WHAT IS BEING ASKED
All that is needed is the run of lines from the top of the entries to the line with "JP2 pin 1: GND -> VS", that line included, repeated exactly and free of pictures.

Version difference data
-- -- --
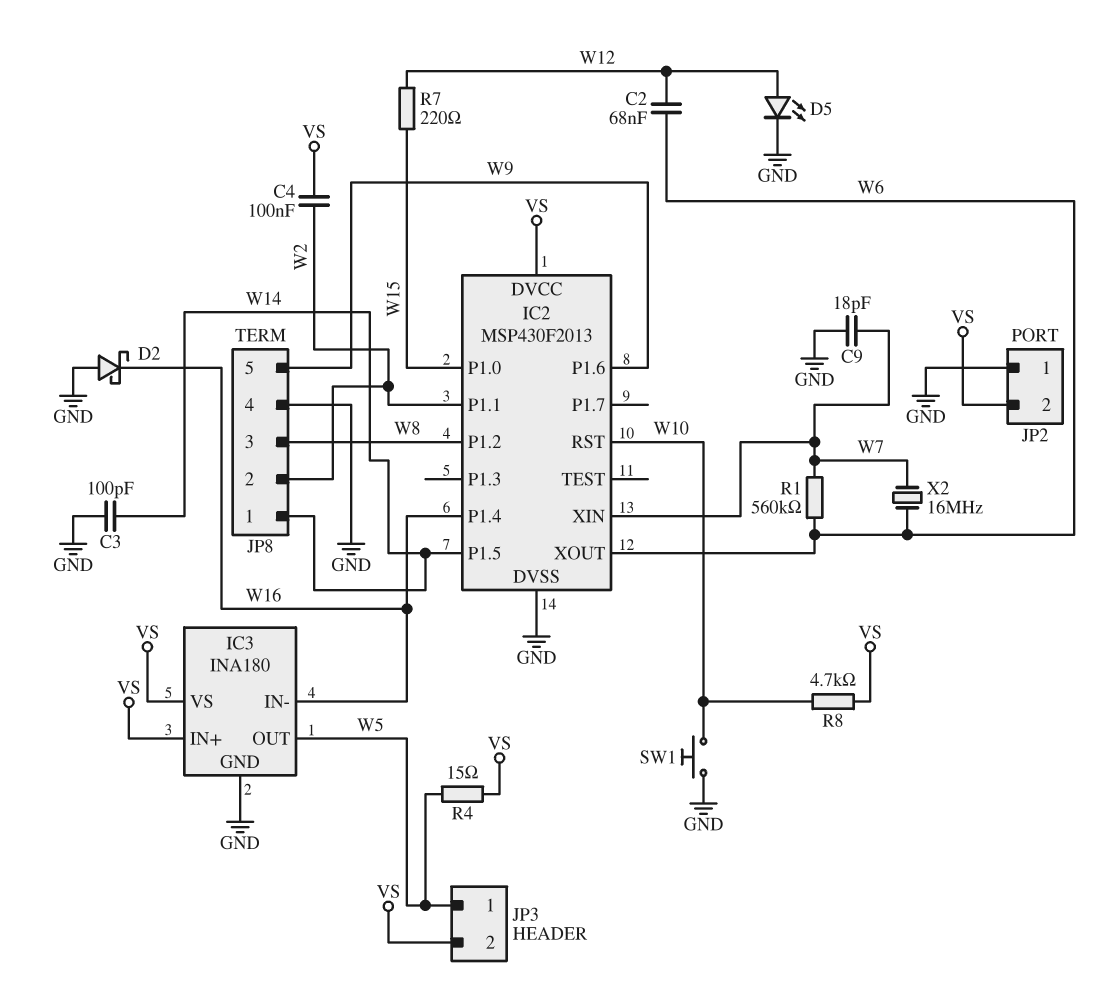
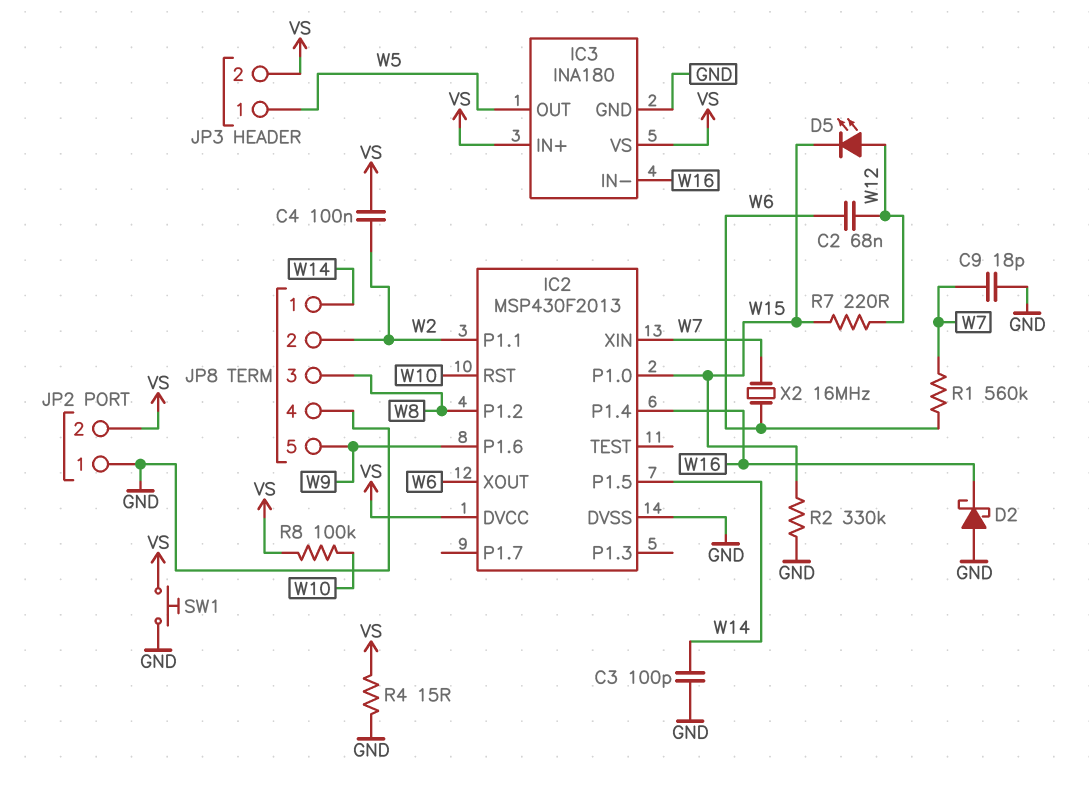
D5: LED (A W12, K GND) -> LED (A W12, K W15)
R2: none -> 330k (GND, W15)
R4: 15 (VS, W5) -> 15 (GND, VS)
R8: 4.7k (VS, W10) -> 100k (VS, W10)
SW1: button (GND, W10) -> button (GND, VS)

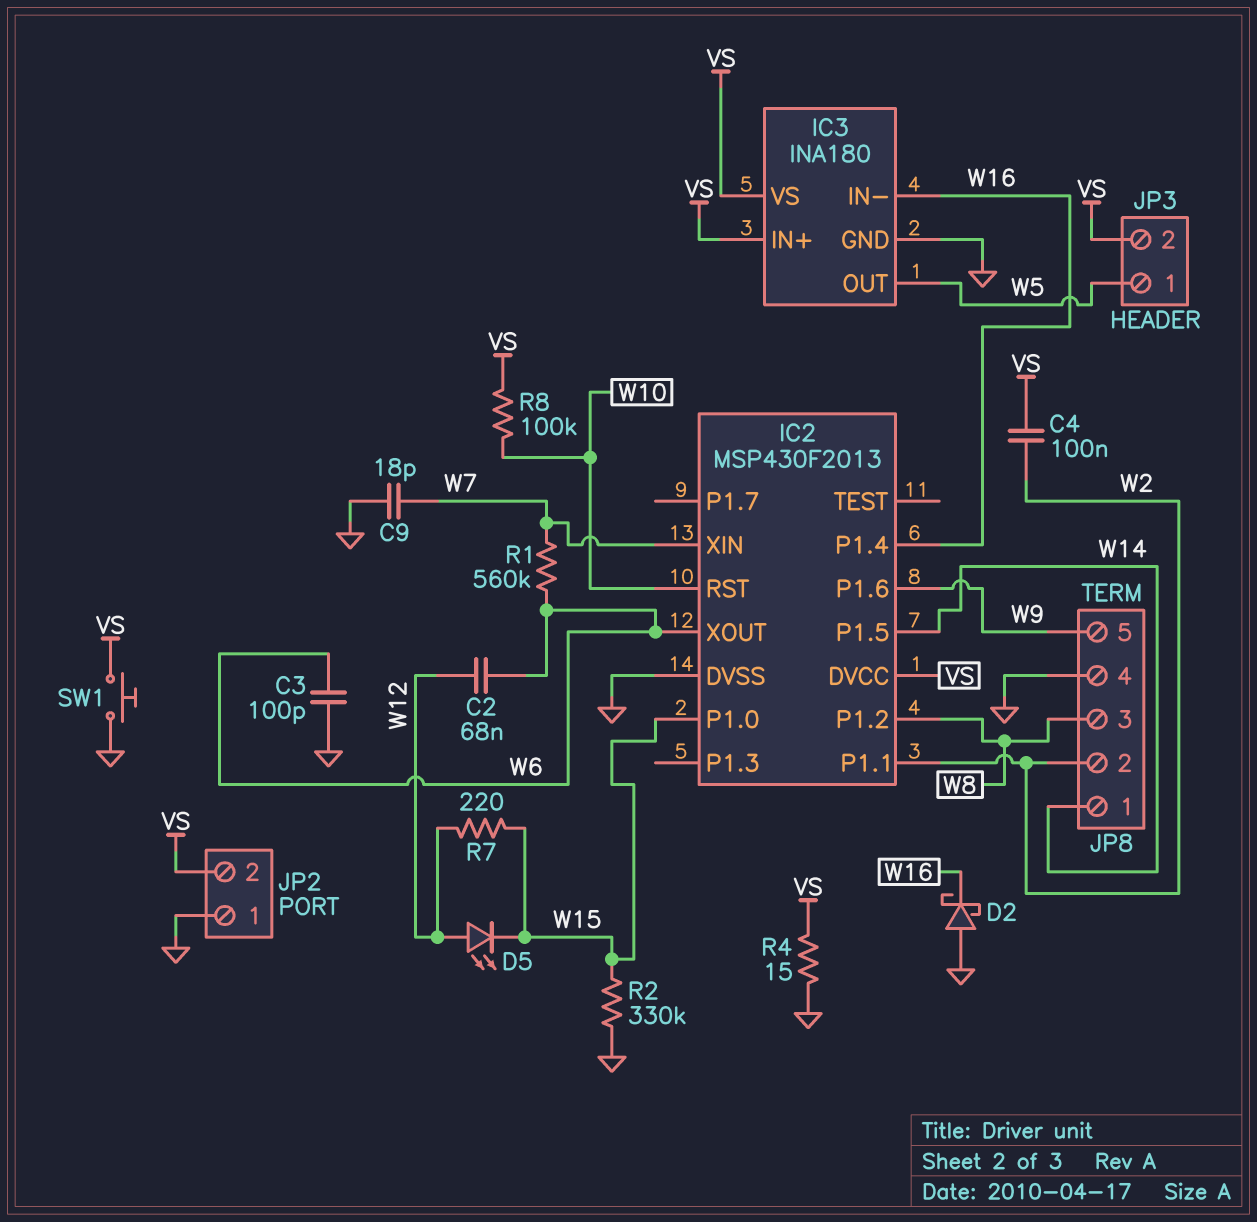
C3: 100pF (GND, W14) -> 100pF (GND, W6)
X2: 16MHz (W6, W7) -> none

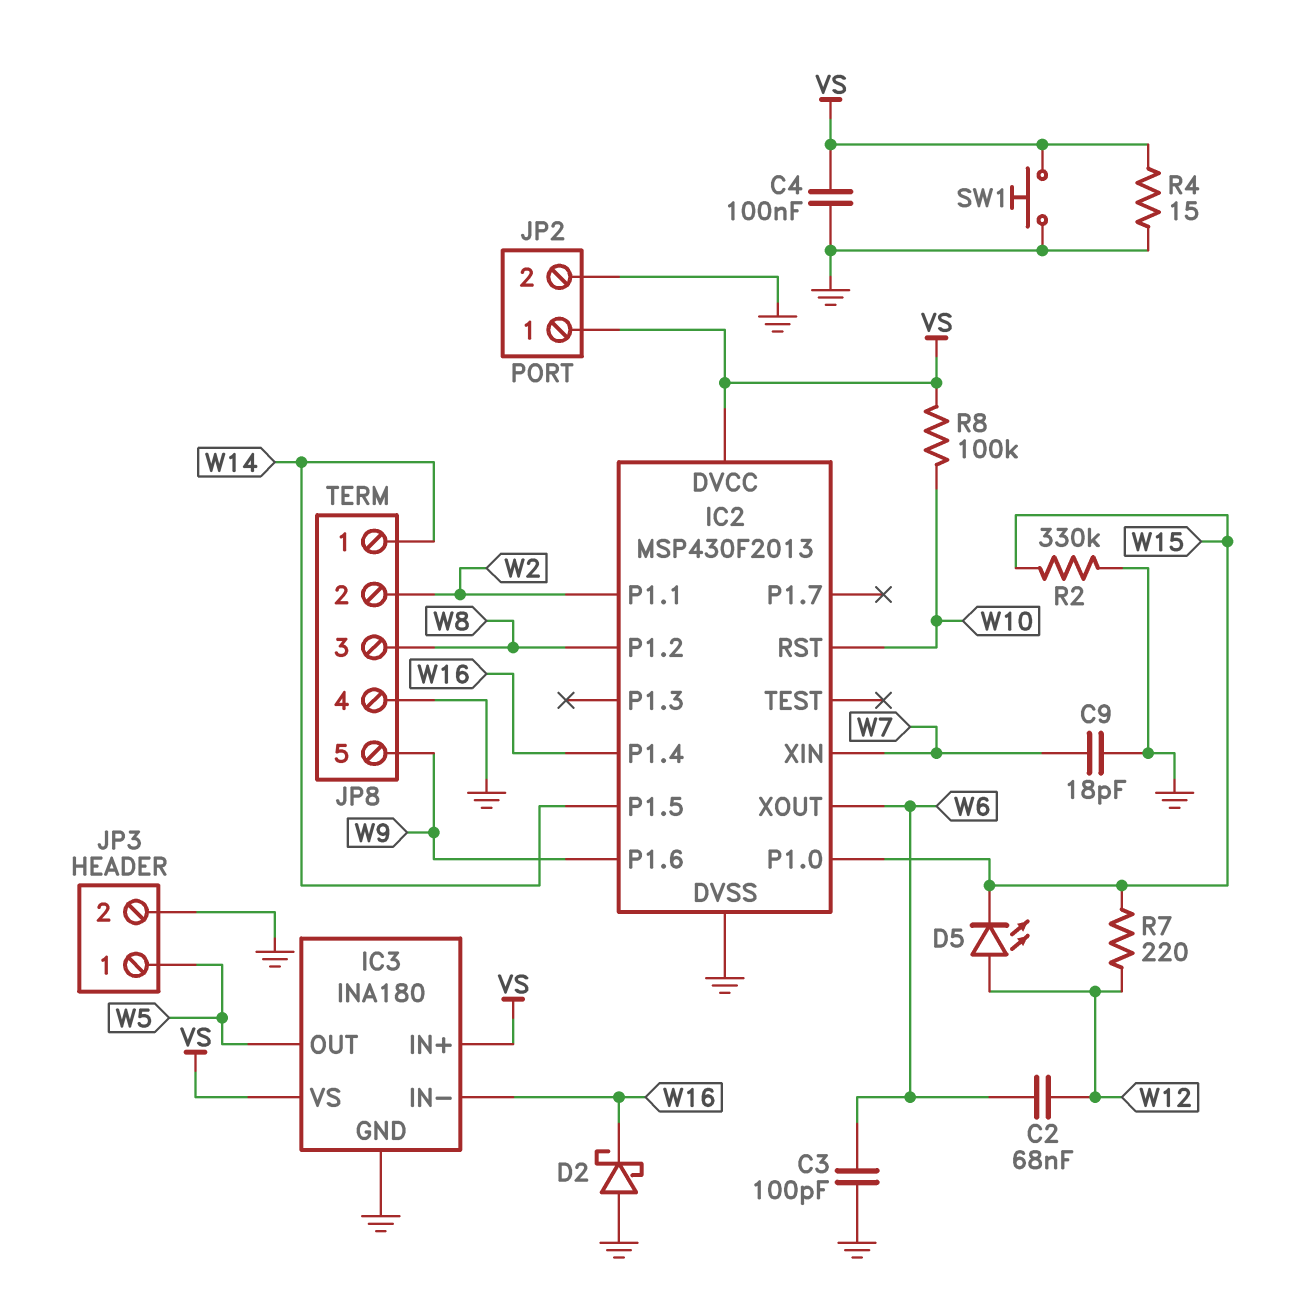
C4: 100nF (VS, W2) -> 100nF (GND, VS)
JP2 pin 1: GND -> VS
JP2 pin 2: VS -> GND
JP3 pin 2: VS -> GND
R1: 560k (W6, W7) -> none

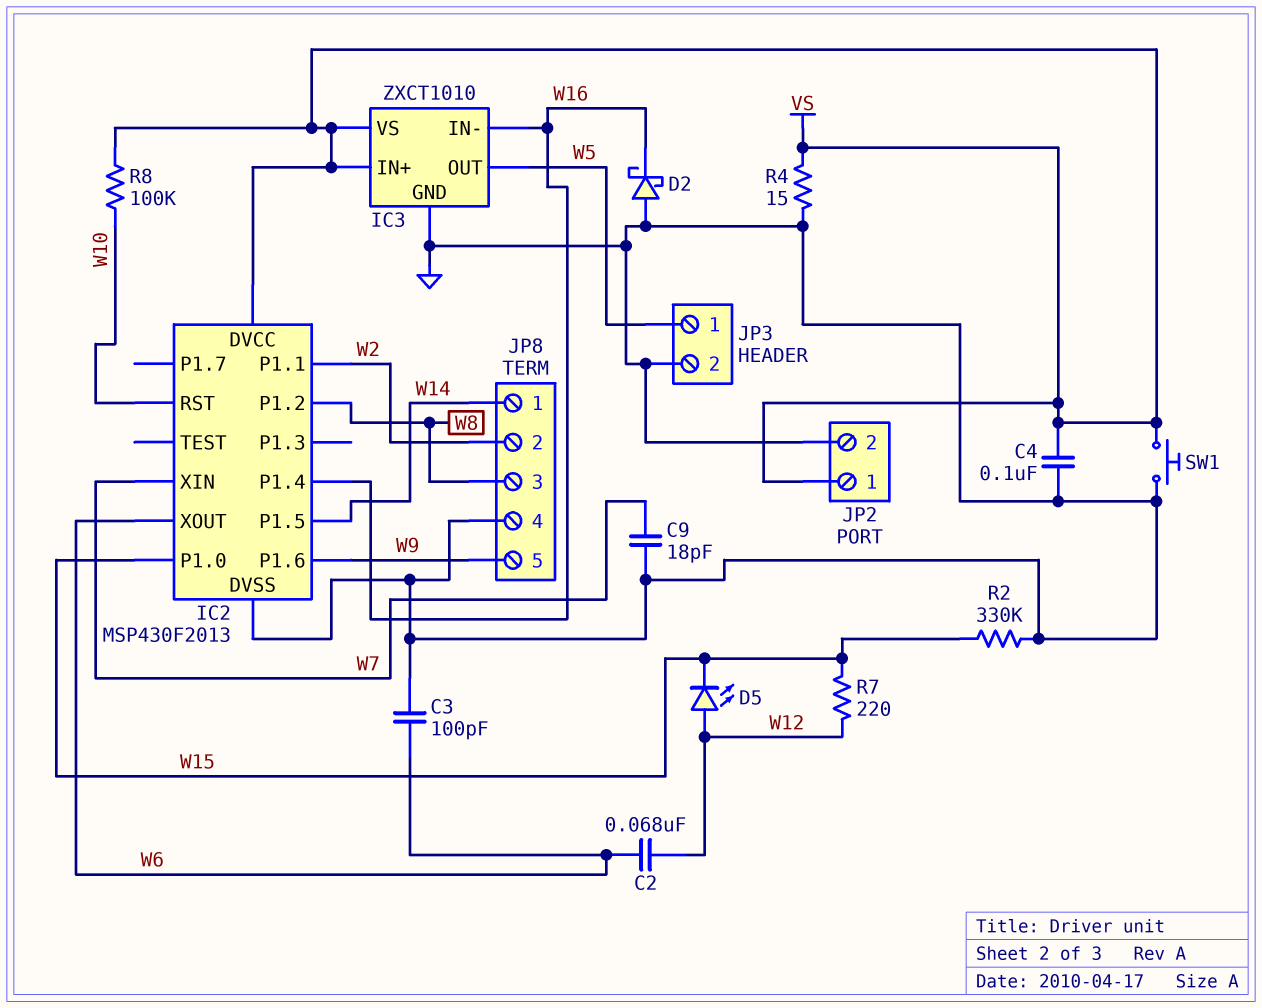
IC3: INA180 -> ZXCT1010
-- -- --
ANSWER FOR THE TASK
D5: LED (A W12, K GND) -> LED (A W12, K W15)
R2: none -> 330k (GND, W15)
R4: 15 (VS, W5) -> 15 (GND, VS)
R8: 4.7k (VS, W10) -> 100k (VS, W10)
SW1: button (GND, W10) -> button (GND, VS)

C3: 100pF (GND, W14) -> 100pF (GND, W6)
X2: 16MHz (W6, W7) -> none

C4: 100nF (VS, W2) -> 100nF (GND, VS)
JP2 pin 1: GND -> VS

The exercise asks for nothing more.